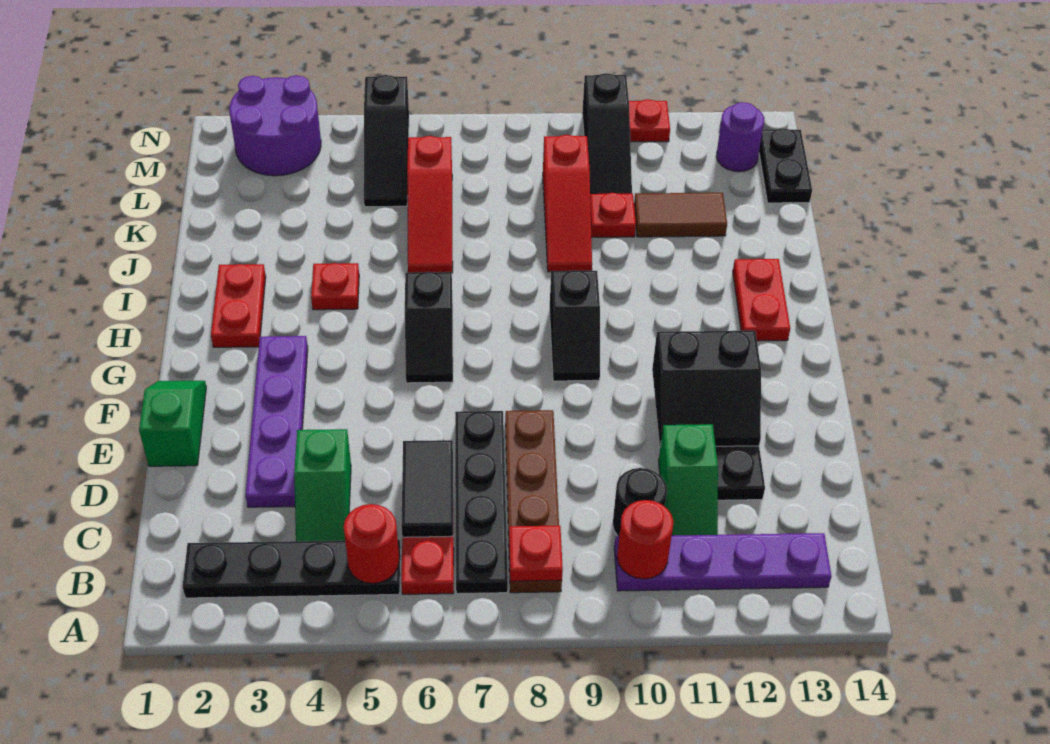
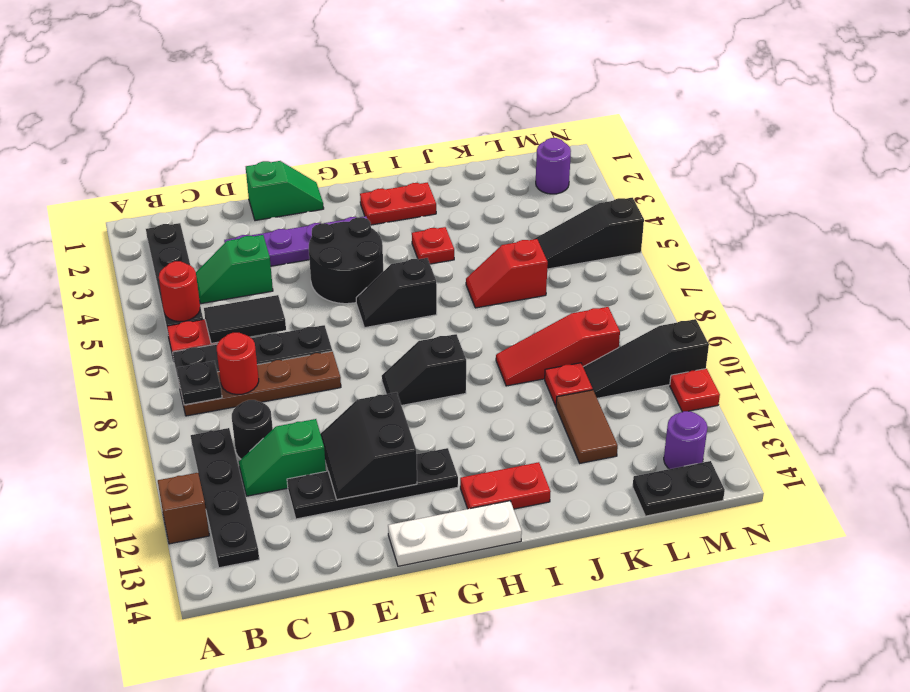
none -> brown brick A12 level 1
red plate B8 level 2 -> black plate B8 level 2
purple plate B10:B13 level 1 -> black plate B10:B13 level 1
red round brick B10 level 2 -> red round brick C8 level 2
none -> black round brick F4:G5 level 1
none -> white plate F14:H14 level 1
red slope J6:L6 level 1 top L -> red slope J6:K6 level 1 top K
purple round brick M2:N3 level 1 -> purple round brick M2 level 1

..............................

From the line containing "purple plate B10:B13" down to the last line of the records, transcribe every line exactly and add nothing else.

[Output]
purple plate B10:B13 level 1 -> black plate B10:B13 level 1
red round brick B10 level 2 -> red round brick C8 level 2
none -> black round brick F4:G5 level 1
none -> white plate F14:H14 level 1
red slope J6:L6 level 1 top L -> red slope J6:K6 level 1 top K
purple round brick M2:N3 level 1 -> purple round brick M2 level 1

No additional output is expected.